[Data extract — start]

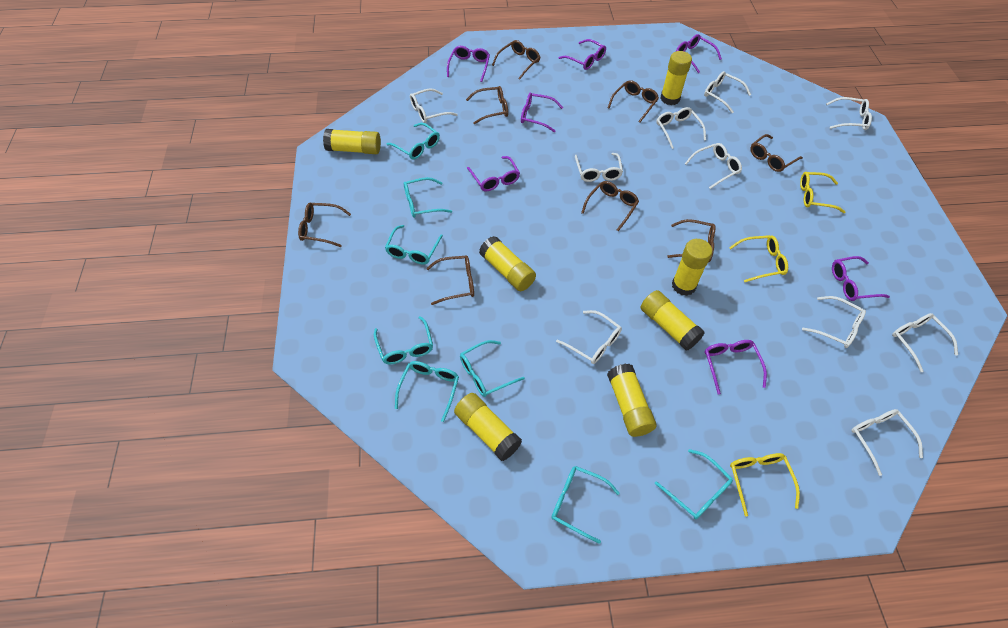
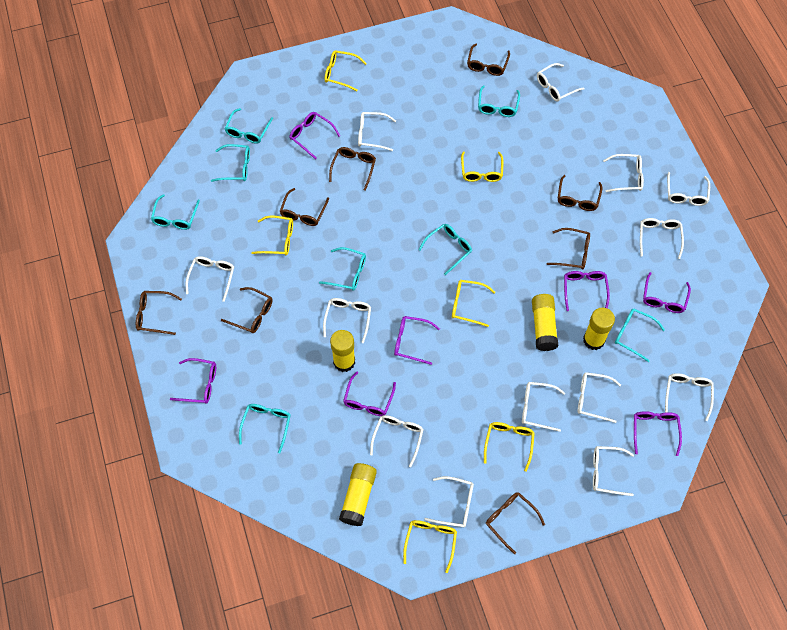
white glasses: 10 -> 13
yellow glasses: 3 -> 6
yellow glue stick: 7 -> 4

[Data extract — finish]

| Your task |
The preceding listing must be repeated exactly, with all images dropped.

| Result |
white glasses: 10 -> 13
yellow glasses: 3 -> 6
yellow glue stick: 7 -> 4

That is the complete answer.